• [DATA EXTRACTS]
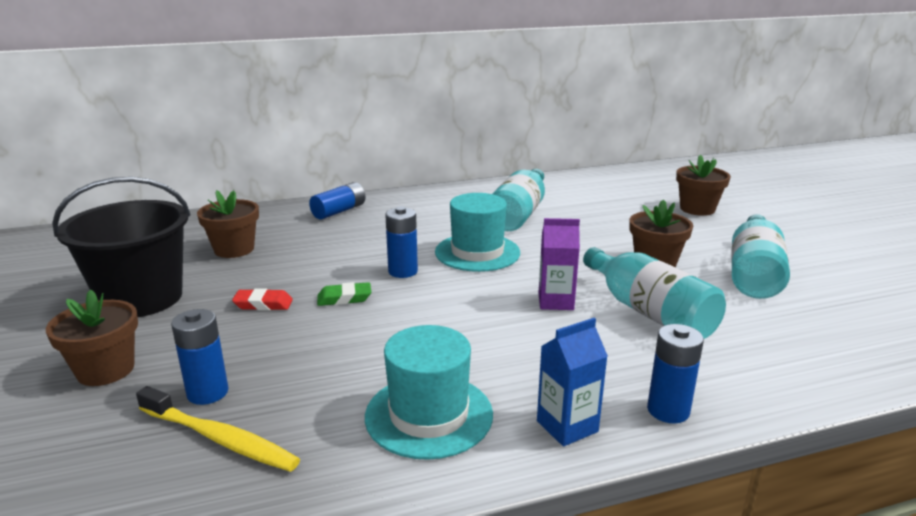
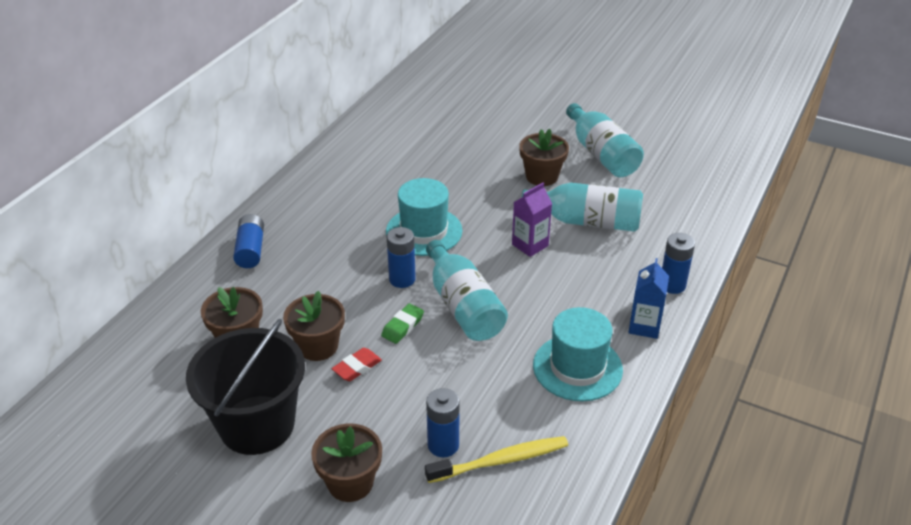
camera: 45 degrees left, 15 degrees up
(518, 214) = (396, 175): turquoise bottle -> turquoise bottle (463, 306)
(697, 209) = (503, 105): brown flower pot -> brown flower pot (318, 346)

...

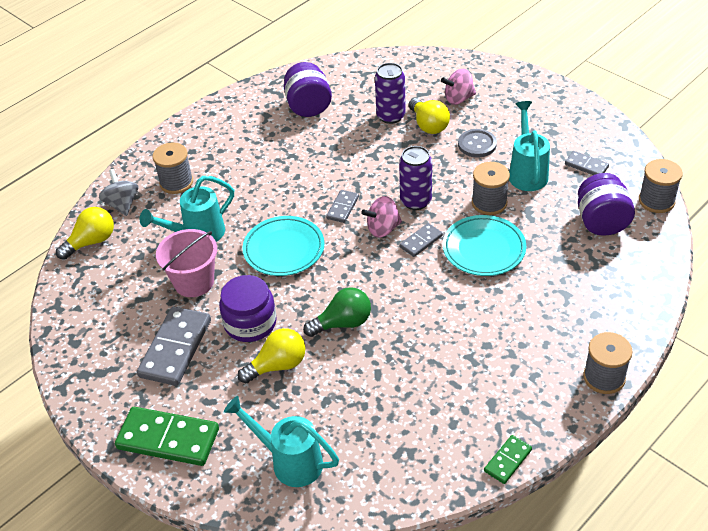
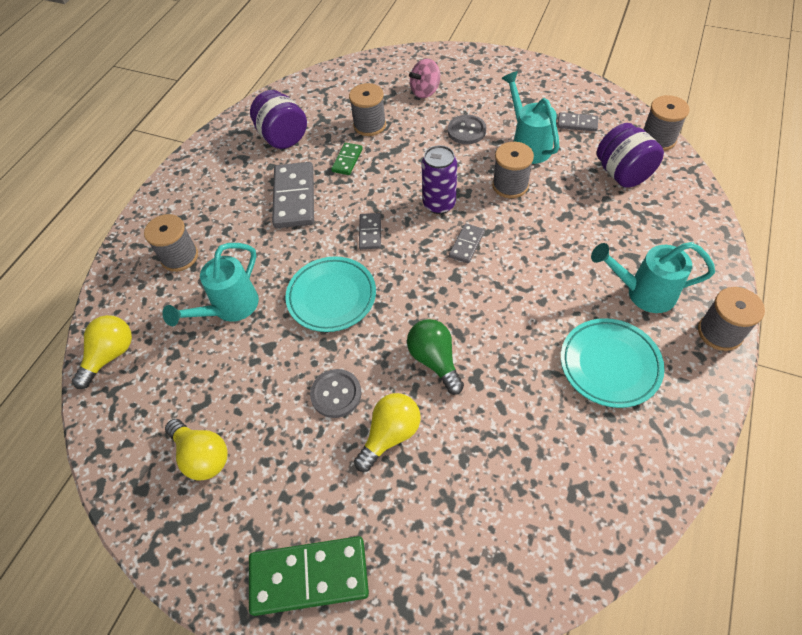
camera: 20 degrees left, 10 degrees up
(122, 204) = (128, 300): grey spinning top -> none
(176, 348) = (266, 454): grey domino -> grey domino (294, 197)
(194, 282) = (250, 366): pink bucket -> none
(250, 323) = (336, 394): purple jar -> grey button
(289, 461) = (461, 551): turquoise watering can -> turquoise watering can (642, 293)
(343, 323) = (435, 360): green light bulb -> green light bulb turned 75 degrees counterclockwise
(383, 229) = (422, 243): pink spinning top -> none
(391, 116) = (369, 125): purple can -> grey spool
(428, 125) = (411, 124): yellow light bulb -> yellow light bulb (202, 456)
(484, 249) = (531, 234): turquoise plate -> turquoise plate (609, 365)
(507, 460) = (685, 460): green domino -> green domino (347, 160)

• [ACTIVITY] Send back an exact copy of only the lines from the line with "camera: 45 degrees left, 15 degrees up" up to and including the line with "(697, 209) = (503, 105): brown" in the data above.

• [REPLY TO THE TASK]
camera: 45 degrees left, 15 degrees up
(518, 214) = (396, 175): turquoise bottle -> turquoise bottle (463, 306)
(697, 209) = (503, 105): brown flower pot -> brown flower pot (318, 346)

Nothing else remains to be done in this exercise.